╔══
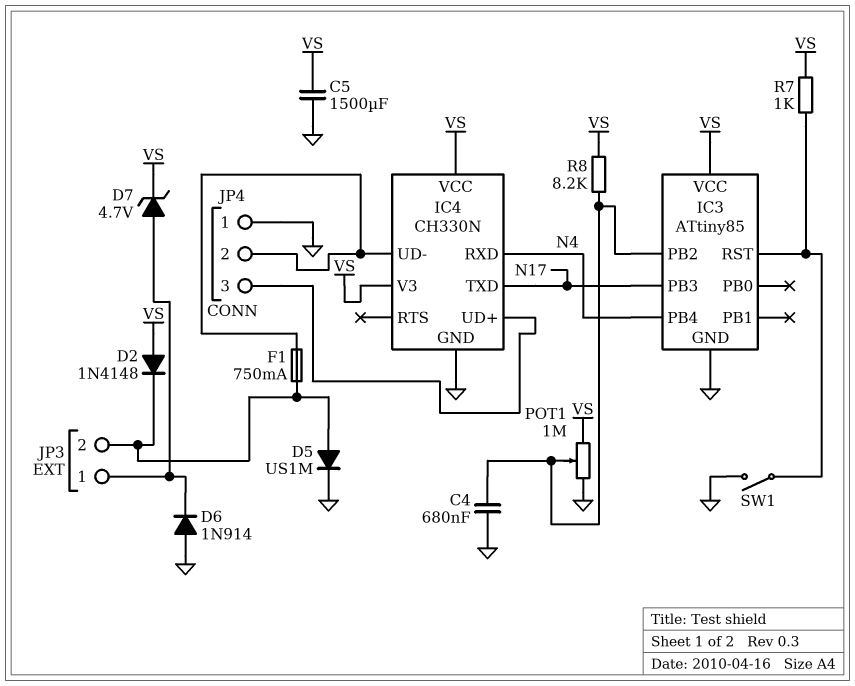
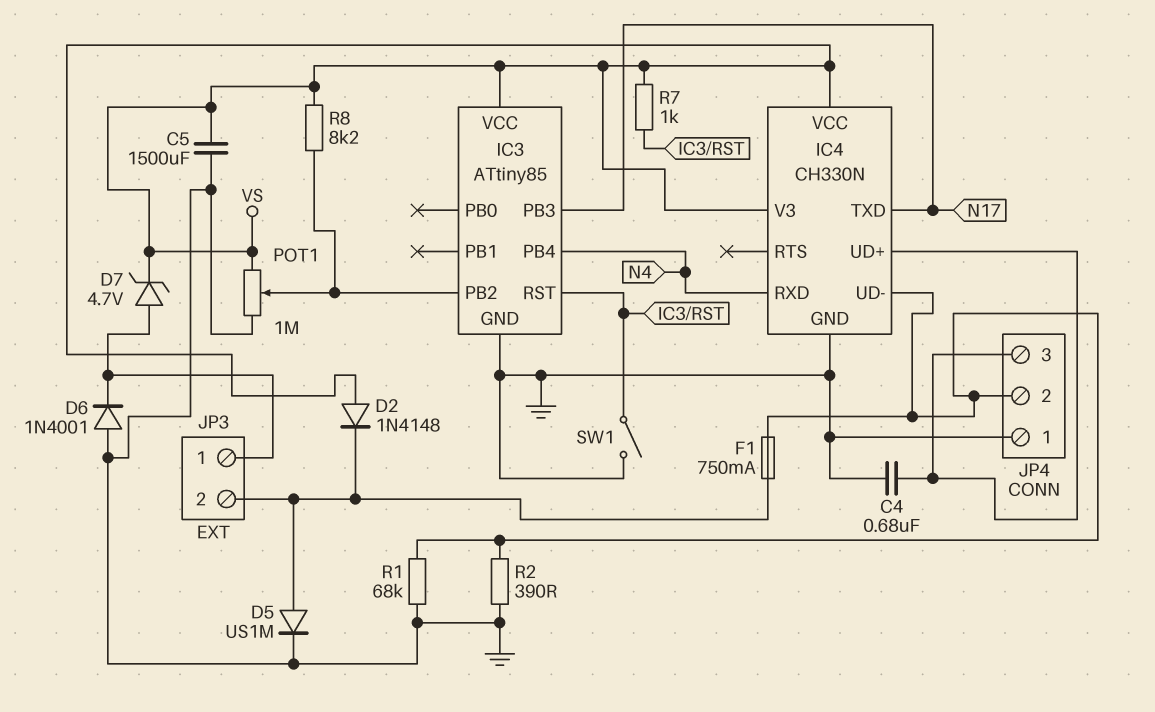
C4: 680nF (GND, IC3/PB2) -> 680nF (GND, IC4/UD+)
D6: diode 1N914 (A GND, K JP3/1) -> diode 1N4001 (A GND, K JP3/1)
R1: none -> 68k (GND, IC4/UD-)
R2: none -> 390 (GND, IC4/UD-)

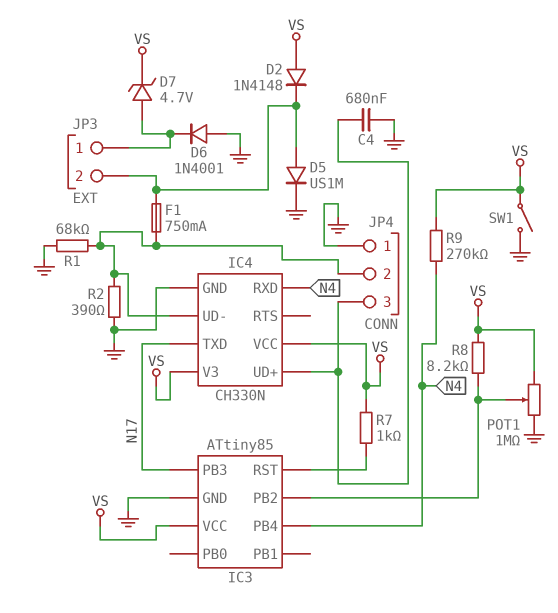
C5: 1500uF (GND, VS) -> none
R9: none -> 270k (N4, VS)
SW1: switch (GND, IC3/RST) -> switch (GND, VS)

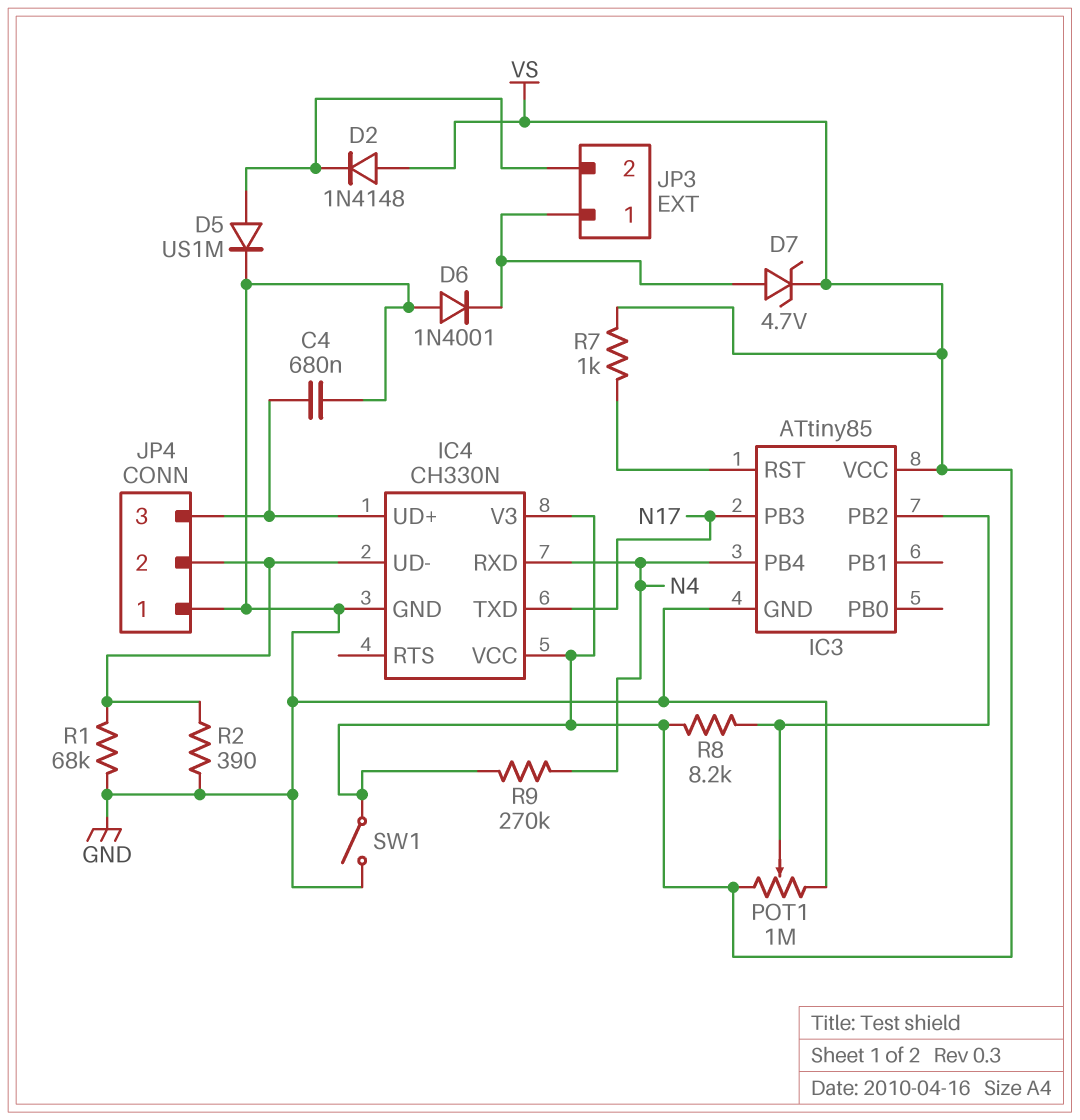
F1: 750mA (IC4/UD-, JP3/2) -> none

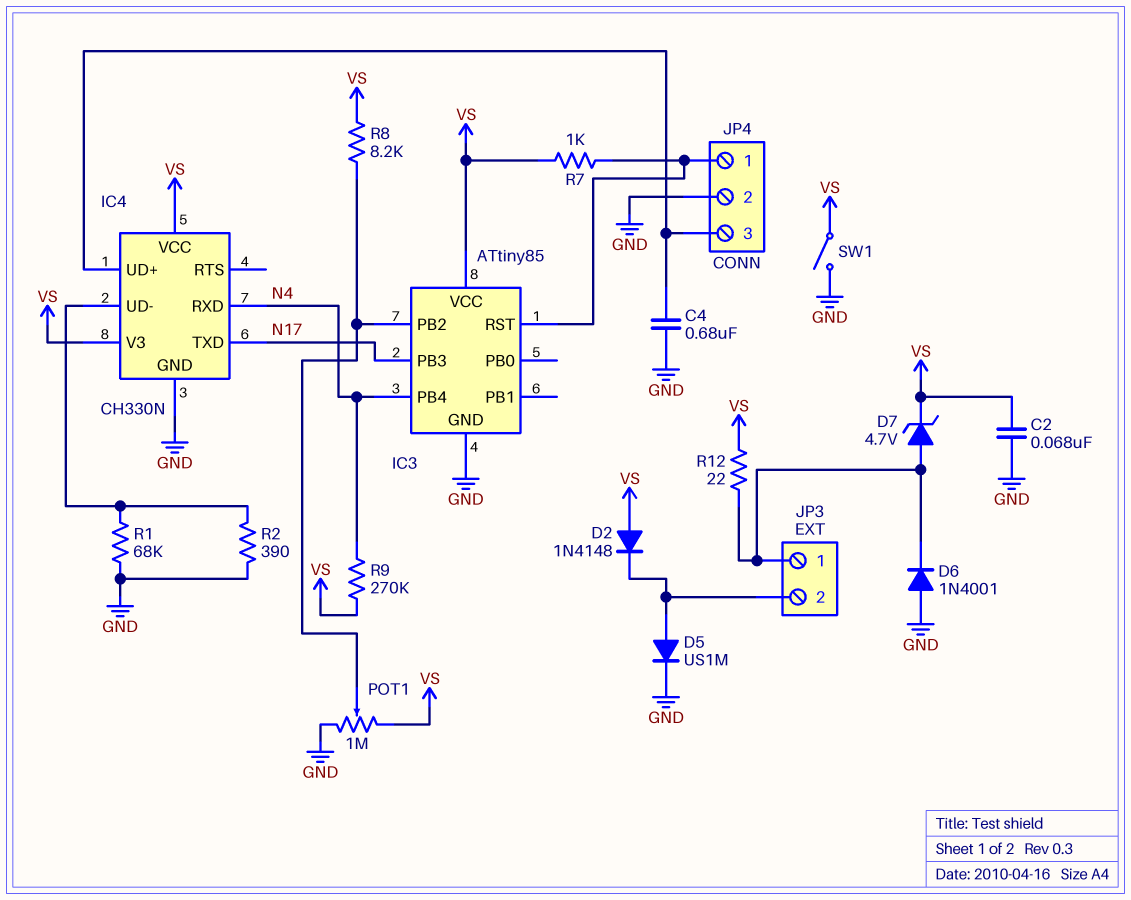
C2: none -> 68nF (GND, VS)
JP4 pin 1: GND -> IC3/RST
JP4 pin 2: IC4/UD- -> GND
R12: none -> 22 (JP3/1, VS)

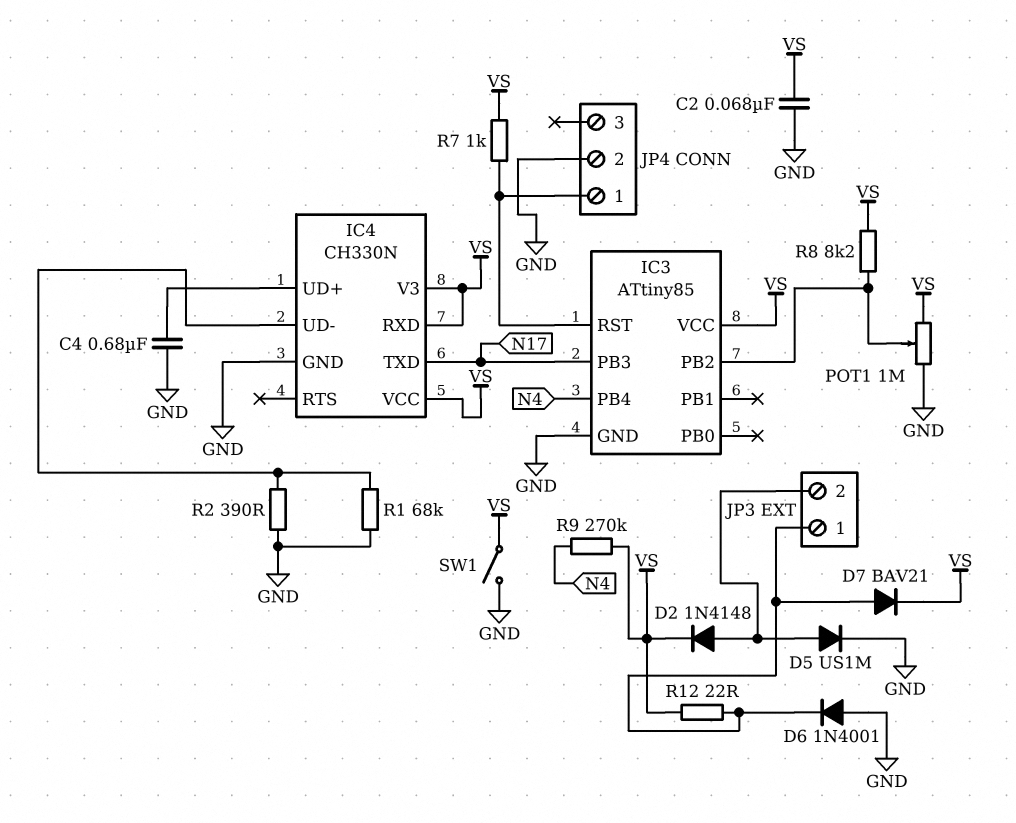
D2: diode 1N4148 (A VS, K JP3/2) -> diode 1N4148 (A JP3/2, K VS)
D7: zener 4.7V (A JP3/1, K VS) -> diode BAV21 (A JP3/1, K VS)
IC4 pin RXD: N4 -> VS
JP4 pin 3: IC4/UD+ -> none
╚══
### What this task involves
Leave the pictures out. Repeat every entry above exactly.

### Solution for this problem
C4: 680nF (GND, IC3/PB2) -> 680nF (GND, IC4/UD+)
D6: diode 1N914 (A GND, K JP3/1) -> diode 1N4001 (A GND, K JP3/1)
R1: none -> 68k (GND, IC4/UD-)
R2: none -> 390 (GND, IC4/UD-)

C5: 1500uF (GND, VS) -> none
R9: none -> 270k (N4, VS)
SW1: switch (GND, IC3/RST) -> switch (GND, VS)

F1: 750mA (IC4/UD-, JP3/2) -> none

C2: none -> 68nF (GND, VS)
JP4 pin 1: GND -> IC3/RST
JP4 pin 2: IC4/UD- -> GND
R12: none -> 22 (JP3/1, VS)

D2: diode 1N4148 (A VS, K JP3/2) -> diode 1N4148 (A JP3/2, K VS)
D7: zener 4.7V (A JP3/1, K VS) -> diode BAV21 (A JP3/1, K VS)
IC4 pin RXD: N4 -> VS
JP4 pin 3: IC4/UD+ -> none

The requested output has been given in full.